_What you have to do_:
Would you reproduce, without any alteration, the lines from the opening line of the entries through the line that has "LINE1 pin AO: GP27 -> GP3" in it?

** Opening Record excerpts block **

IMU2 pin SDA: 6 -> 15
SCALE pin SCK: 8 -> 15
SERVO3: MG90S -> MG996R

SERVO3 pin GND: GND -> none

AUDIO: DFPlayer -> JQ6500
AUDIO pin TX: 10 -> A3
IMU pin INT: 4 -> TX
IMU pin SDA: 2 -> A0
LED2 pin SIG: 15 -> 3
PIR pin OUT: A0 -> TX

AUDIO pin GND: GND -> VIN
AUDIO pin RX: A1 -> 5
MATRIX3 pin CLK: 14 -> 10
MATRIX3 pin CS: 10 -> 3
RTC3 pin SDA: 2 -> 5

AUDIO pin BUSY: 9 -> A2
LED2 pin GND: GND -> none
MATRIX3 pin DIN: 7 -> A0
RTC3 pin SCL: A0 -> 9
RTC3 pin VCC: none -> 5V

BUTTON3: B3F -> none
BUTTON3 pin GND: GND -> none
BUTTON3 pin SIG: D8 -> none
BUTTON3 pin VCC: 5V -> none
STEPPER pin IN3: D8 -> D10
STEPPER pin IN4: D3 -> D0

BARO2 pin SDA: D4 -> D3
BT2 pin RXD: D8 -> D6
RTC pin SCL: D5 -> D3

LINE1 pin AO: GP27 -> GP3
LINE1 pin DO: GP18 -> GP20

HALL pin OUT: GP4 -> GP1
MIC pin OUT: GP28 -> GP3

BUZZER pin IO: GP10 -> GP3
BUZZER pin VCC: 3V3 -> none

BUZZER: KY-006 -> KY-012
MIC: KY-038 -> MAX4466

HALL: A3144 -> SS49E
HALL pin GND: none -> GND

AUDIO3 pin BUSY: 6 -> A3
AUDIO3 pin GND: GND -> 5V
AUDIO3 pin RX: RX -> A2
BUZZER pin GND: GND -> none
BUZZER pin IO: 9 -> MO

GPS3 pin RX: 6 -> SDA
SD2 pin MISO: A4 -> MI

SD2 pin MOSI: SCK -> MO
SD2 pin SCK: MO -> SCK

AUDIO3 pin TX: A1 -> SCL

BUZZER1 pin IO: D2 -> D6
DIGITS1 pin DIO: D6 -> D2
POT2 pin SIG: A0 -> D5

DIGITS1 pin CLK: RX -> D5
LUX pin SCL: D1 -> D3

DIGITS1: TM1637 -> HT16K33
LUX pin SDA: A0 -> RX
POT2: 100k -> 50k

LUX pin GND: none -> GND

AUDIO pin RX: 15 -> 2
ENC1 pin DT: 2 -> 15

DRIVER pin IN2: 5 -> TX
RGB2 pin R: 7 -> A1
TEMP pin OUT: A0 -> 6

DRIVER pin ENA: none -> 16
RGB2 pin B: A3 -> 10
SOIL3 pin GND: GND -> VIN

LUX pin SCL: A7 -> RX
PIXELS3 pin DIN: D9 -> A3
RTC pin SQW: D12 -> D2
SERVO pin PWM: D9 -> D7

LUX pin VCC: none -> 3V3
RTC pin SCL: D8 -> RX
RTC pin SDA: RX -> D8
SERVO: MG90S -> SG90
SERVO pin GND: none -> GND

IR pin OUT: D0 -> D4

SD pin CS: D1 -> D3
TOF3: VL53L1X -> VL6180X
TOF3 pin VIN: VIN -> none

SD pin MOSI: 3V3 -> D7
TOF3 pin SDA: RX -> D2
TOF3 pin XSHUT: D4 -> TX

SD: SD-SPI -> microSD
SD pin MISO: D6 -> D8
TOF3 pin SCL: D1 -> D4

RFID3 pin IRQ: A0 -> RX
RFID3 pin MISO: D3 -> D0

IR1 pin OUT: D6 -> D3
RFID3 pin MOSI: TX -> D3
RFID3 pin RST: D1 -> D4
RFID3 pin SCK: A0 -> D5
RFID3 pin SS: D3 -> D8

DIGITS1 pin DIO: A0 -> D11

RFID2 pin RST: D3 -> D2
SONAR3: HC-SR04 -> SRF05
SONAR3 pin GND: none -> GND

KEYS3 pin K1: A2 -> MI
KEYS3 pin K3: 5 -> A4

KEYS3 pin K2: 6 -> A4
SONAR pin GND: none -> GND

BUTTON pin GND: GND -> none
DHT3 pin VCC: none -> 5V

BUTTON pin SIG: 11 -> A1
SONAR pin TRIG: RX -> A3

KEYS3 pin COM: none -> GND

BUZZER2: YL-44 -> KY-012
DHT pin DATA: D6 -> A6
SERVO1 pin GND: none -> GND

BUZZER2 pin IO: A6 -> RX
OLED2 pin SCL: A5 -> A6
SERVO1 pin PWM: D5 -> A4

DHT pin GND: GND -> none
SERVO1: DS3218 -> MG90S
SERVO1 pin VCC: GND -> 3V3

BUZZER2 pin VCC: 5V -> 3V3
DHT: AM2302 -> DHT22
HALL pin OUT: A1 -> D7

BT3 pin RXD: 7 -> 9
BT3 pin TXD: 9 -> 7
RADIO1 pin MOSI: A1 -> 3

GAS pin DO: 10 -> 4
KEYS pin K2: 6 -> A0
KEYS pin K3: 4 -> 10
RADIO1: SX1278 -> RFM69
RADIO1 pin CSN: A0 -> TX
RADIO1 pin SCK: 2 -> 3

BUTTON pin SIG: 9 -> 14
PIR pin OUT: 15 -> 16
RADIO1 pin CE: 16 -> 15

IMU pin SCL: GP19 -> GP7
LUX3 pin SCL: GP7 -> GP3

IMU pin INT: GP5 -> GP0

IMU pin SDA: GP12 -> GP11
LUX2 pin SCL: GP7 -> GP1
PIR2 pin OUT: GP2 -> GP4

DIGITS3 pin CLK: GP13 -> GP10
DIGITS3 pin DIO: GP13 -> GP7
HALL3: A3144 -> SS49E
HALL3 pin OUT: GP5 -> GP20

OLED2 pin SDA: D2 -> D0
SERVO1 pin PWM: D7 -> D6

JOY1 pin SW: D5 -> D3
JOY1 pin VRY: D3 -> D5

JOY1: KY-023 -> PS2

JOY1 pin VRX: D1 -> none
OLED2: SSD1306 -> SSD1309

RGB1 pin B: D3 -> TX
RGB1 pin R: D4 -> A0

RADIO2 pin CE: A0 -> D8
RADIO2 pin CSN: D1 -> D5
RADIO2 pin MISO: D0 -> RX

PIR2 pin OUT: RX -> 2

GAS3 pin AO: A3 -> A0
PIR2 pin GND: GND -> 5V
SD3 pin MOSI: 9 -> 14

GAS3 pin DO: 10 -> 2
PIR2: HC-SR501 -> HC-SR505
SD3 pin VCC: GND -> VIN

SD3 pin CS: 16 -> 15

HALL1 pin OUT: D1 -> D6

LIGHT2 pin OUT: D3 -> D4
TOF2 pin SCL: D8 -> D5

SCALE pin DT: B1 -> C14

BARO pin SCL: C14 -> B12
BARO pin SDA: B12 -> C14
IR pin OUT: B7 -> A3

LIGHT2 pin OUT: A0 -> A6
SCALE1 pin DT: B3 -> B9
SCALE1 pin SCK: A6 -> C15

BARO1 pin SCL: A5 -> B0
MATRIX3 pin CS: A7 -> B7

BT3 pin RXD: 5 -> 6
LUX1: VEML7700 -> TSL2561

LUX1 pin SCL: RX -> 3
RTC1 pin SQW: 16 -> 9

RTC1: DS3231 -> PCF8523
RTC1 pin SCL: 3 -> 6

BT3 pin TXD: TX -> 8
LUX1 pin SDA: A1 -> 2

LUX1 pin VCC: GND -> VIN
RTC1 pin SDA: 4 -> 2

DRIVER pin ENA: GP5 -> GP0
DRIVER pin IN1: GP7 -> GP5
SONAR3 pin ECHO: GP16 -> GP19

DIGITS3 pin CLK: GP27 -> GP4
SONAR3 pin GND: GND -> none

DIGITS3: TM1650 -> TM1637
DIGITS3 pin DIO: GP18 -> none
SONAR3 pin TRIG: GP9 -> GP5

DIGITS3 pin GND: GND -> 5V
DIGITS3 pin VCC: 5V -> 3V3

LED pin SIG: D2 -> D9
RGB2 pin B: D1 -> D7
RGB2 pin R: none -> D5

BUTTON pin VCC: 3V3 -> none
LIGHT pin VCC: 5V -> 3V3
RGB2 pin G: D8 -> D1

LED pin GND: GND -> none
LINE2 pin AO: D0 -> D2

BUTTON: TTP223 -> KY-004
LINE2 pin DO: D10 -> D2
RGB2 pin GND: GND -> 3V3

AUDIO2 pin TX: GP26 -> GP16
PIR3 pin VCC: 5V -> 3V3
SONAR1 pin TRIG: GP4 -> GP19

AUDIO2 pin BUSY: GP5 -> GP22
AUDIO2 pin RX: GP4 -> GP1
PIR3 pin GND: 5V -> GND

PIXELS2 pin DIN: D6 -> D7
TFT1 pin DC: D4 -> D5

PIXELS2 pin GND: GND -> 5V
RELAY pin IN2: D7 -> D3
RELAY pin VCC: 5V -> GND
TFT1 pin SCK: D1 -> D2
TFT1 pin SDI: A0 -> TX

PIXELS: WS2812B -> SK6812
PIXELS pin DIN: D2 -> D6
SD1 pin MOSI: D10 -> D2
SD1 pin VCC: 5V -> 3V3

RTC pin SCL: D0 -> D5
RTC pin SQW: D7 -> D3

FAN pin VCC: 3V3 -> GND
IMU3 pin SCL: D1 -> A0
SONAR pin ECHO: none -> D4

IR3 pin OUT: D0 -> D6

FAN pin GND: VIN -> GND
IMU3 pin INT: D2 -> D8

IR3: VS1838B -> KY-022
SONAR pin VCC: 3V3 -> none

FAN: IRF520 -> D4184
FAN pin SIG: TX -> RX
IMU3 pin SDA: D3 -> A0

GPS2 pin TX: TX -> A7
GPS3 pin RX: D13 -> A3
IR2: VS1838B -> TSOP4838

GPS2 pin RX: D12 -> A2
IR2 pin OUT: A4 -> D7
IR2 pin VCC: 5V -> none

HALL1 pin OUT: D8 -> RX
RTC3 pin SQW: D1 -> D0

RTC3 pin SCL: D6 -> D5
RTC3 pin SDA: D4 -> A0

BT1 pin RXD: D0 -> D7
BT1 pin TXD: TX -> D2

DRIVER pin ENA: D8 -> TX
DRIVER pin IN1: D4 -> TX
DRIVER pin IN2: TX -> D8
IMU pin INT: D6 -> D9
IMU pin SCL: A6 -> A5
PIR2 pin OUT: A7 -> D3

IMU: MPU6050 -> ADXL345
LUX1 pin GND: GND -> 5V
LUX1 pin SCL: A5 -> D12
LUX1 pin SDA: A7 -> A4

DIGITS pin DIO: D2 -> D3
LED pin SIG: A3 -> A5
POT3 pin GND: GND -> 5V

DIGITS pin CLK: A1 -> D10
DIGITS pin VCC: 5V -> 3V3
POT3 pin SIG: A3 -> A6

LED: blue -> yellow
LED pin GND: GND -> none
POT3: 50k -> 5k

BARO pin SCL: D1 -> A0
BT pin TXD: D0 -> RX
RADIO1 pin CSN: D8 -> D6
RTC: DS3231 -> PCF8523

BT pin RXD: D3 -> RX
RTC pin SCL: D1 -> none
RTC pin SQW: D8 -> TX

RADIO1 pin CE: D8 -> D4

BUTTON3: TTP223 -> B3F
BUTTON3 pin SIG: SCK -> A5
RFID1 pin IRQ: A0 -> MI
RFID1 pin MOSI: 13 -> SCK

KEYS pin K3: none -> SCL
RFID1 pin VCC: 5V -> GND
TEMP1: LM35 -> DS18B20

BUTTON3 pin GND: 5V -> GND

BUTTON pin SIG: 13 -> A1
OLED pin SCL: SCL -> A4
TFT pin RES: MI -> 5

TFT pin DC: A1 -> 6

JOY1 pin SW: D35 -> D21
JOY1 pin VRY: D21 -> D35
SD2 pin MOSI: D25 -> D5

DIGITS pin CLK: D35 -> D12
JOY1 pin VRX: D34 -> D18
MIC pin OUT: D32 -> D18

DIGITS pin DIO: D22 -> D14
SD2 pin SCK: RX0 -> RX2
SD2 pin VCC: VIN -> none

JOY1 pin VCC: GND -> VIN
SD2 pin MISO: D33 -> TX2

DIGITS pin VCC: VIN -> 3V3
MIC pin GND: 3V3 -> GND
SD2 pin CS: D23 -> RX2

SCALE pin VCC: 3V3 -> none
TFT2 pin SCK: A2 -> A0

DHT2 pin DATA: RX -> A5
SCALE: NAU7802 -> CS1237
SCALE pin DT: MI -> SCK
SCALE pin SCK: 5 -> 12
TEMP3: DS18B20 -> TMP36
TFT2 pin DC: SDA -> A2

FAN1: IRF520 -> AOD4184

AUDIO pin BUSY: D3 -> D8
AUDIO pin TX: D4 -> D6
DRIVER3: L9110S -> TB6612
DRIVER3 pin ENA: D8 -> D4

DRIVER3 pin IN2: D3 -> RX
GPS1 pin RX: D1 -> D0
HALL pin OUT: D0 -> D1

** Closing Record excerpts block **

_Task output_:
IMU2 pin SDA: 6 -> 15
SCALE pin SCK: 8 -> 15
SERVO3: MG90S -> MG996R

SERVO3 pin GND: GND -> none

AUDIO: DFPlayer -> JQ6500
AUDIO pin TX: 10 -> A3
IMU pin INT: 4 -> TX
IMU pin SDA: 2 -> A0
LED2 pin SIG: 15 -> 3
PIR pin OUT: A0 -> TX

AUDIO pin GND: GND -> VIN
AUDIO pin RX: A1 -> 5
MATRIX3 pin CLK: 14 -> 10
MATRIX3 pin CS: 10 -> 3
RTC3 pin SDA: 2 -> 5

AUDIO pin BUSY: 9 -> A2
LED2 pin GND: GND -> none
MATRIX3 pin DIN: 7 -> A0
RTC3 pin SCL: A0 -> 9
RTC3 pin VCC: none -> 5V

BUTTON3: B3F -> none
BUTTON3 pin GND: GND -> none
BUTTON3 pin SIG: D8 -> none
BUTTON3 pin VCC: 5V -> none
STEPPER pin IN3: D8 -> D10
STEPPER pin IN4: D3 -> D0

BARO2 pin SDA: D4 -> D3
BT2 pin RXD: D8 -> D6
RTC pin SCL: D5 -> D3

LINE1 pin AO: GP27 -> GP3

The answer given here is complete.